■ Data excerpt ■
++++++++++
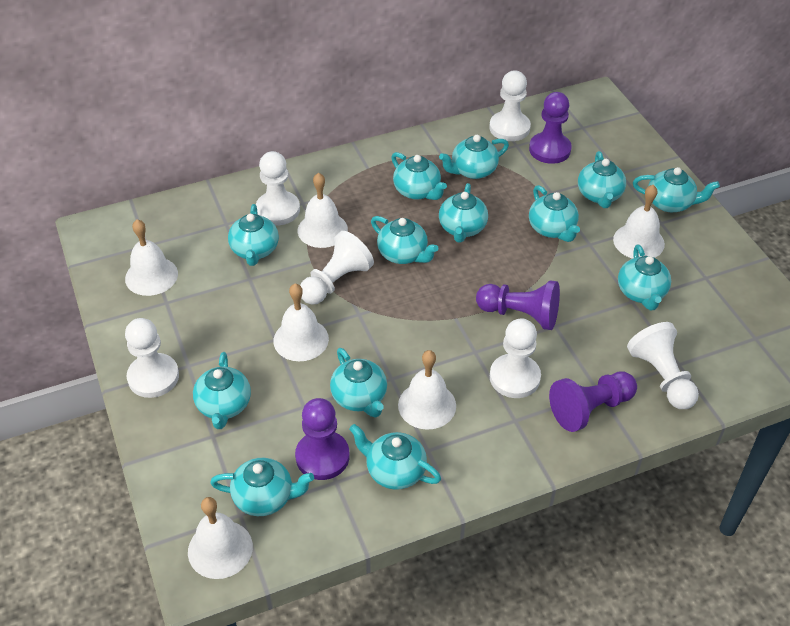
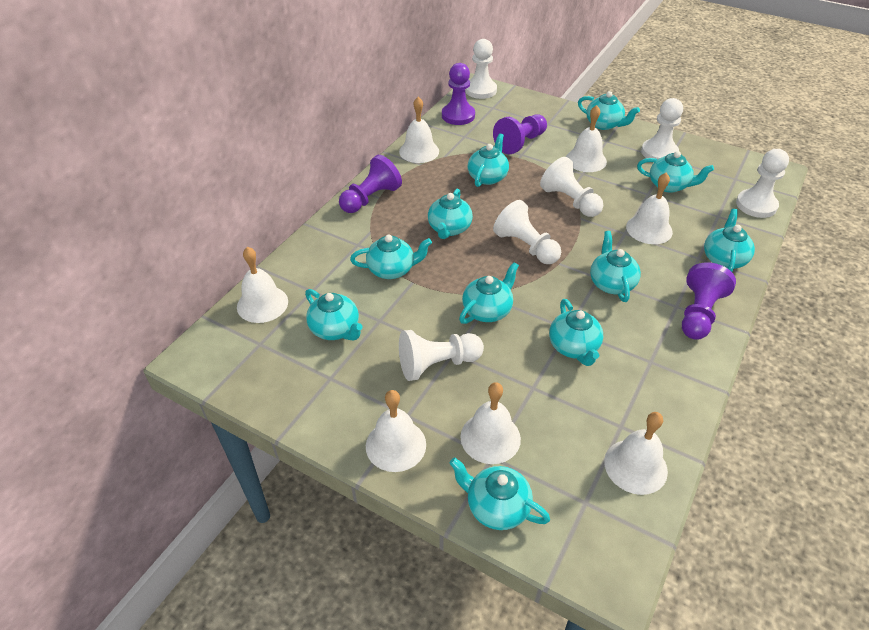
turquoise teapot: 13 -> 11
white bell: 6 -> 7

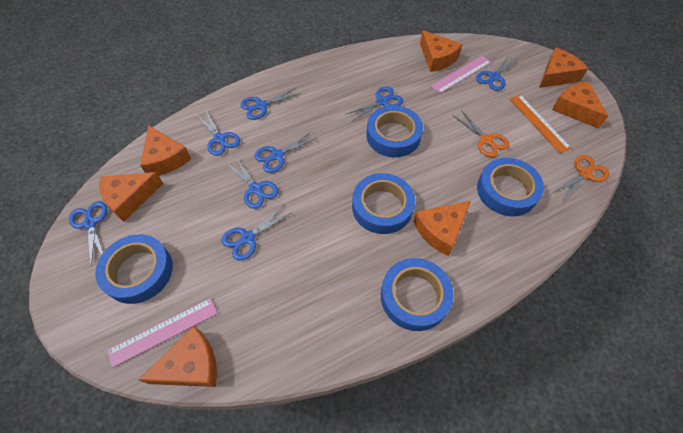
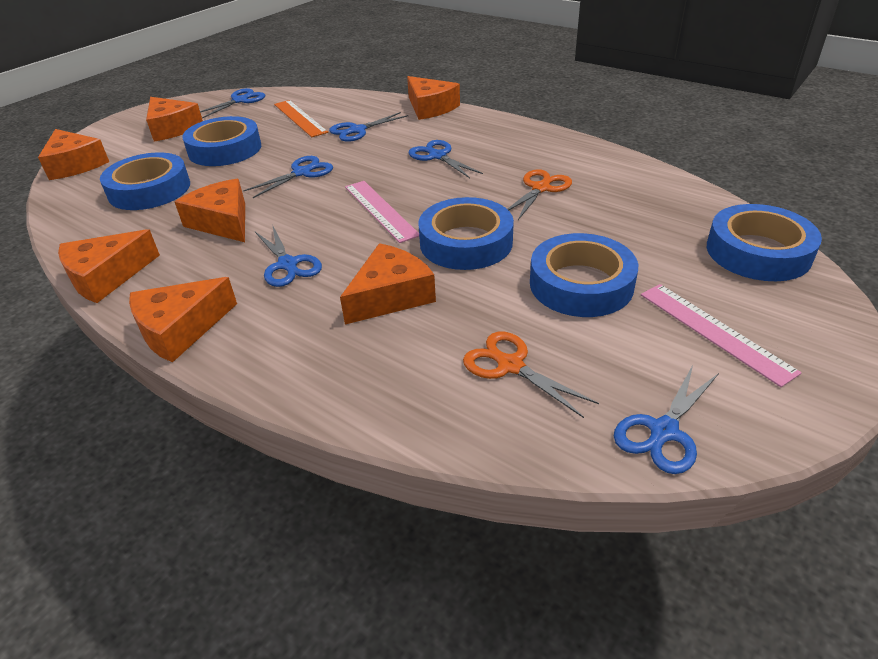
blue scissors: 8 -> 6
++++++++++
■ Work to be completed ■
The response consists of the data above printed line for line, with no pictures.

■ Solution to this task ■
turquoise teapot: 13 -> 11
white bell: 6 -> 7

blue scissors: 8 -> 6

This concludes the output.